ABOUT THIS TASK: Every line below that includes the word "button" needs to be copied.

-------- SOURCE DATA

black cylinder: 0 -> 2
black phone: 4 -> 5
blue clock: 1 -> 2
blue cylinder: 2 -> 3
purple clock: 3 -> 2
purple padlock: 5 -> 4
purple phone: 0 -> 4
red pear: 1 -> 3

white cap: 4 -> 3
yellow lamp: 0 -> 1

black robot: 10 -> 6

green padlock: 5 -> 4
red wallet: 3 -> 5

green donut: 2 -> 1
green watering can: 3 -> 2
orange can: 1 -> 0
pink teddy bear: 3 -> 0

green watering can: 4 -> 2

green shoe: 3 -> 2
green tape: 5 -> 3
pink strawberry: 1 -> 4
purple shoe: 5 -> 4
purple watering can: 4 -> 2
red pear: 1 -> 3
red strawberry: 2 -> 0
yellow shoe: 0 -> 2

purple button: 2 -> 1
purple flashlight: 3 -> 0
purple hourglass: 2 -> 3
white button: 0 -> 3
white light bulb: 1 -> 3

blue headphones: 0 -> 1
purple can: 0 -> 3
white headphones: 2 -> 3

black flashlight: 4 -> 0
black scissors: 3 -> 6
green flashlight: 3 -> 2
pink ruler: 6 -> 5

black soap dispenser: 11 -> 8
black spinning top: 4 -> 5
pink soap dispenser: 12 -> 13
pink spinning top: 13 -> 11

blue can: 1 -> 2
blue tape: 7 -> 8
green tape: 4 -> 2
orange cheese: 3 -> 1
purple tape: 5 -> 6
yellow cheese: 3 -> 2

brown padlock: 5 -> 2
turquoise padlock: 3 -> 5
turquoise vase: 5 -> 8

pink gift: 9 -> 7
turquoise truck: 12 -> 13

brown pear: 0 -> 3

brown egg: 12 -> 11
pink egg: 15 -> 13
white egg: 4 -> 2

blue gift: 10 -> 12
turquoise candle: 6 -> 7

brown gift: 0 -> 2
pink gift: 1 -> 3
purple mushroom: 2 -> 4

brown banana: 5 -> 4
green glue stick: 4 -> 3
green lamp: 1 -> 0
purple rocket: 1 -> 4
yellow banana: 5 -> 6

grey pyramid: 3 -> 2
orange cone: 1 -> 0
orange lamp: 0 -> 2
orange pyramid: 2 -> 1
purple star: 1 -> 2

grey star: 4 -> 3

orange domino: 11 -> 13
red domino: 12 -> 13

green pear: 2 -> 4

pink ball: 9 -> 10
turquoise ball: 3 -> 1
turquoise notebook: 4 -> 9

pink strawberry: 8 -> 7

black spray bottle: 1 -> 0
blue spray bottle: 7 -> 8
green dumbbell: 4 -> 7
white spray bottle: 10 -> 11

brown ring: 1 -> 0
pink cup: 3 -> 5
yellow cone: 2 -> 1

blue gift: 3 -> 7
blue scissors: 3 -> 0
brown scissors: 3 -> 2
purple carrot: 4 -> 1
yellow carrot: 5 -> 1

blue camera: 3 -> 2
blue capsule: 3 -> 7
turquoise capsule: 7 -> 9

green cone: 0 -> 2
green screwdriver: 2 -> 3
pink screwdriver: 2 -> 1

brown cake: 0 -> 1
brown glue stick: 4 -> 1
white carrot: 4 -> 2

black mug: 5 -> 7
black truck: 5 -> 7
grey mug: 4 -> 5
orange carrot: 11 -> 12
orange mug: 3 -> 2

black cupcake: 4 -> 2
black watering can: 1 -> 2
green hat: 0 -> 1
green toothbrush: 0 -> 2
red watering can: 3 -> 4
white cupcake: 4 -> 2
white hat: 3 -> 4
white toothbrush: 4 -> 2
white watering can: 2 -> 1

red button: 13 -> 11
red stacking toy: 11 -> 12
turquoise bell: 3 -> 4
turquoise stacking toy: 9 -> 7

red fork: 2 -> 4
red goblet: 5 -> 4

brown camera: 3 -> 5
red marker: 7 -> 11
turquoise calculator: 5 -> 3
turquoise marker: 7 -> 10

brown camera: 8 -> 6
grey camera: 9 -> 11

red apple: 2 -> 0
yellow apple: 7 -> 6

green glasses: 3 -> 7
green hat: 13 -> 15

----------------

FINISHED TASK:
purple button: 2 -> 1
white button: 0 -> 3
red button: 13 -> 11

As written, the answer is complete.